=== What is expected ===
Return the following from the records below: each line, word for word, starting with the line that contains "orange flower pot [208,518,269,589] -> none" and going on through the line that contains "green stacking toy [534,298,567,349]", with nothing outside that range.

=== Available data ===
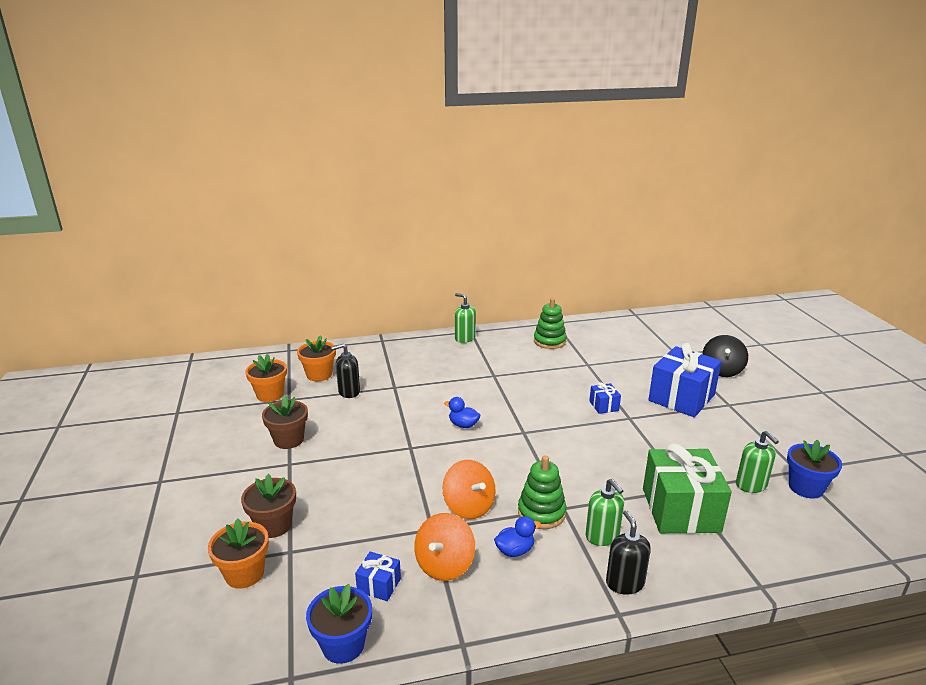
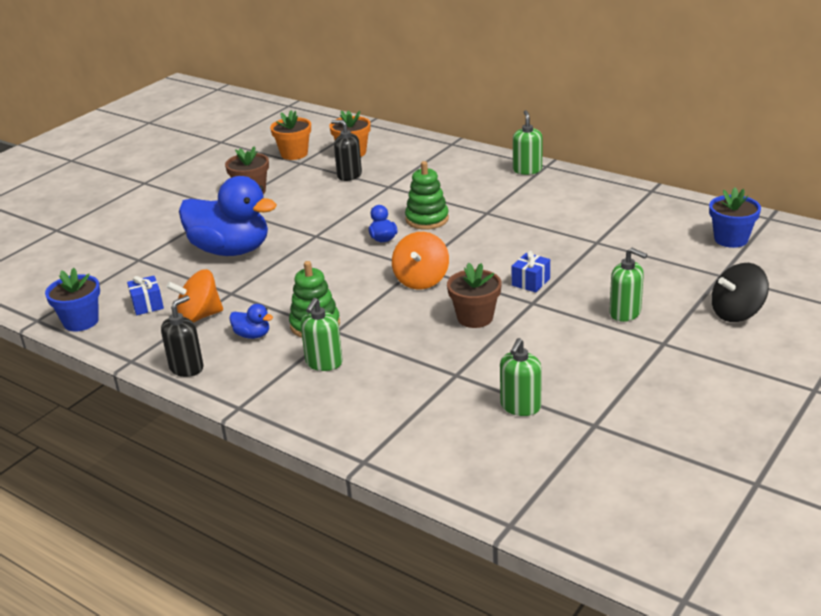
camera: 50 degrees right, 5 degrees up
orange flower pot [208,518,269,589] -> none
brown flower pot [241,474,296,538] -> brown flower pot moved to [447,263,502,328]
orange spinning top [442,460,496,519] -> orange spinning top moved to [392,232,449,290]
green stacking toy [534,298,567,349] -> green stacking toy moved to [405,161,449,230]
black soap dispenser [606,510,651,595] -> black soap dispenser moved to [161,295,204,377]
green gift [643,443,732,534] -> none
blue gift [649,343,722,417] -> green soap dispenser [609,248,647,322]
blue flower pot [787,439,842,499] -> blue flower pot moved to [709,187,761,248]
none -> blue duck [179,176,277,256]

=== Your solution ===
orange flower pot [208,518,269,589] -> none
brown flower pot [241,474,296,538] -> brown flower pot moved to [447,263,502,328]
orange spinning top [442,460,496,519] -> orange spinning top moved to [392,232,449,290]
green stacking toy [534,298,567,349] -> green stacking toy moved to [405,161,449,230]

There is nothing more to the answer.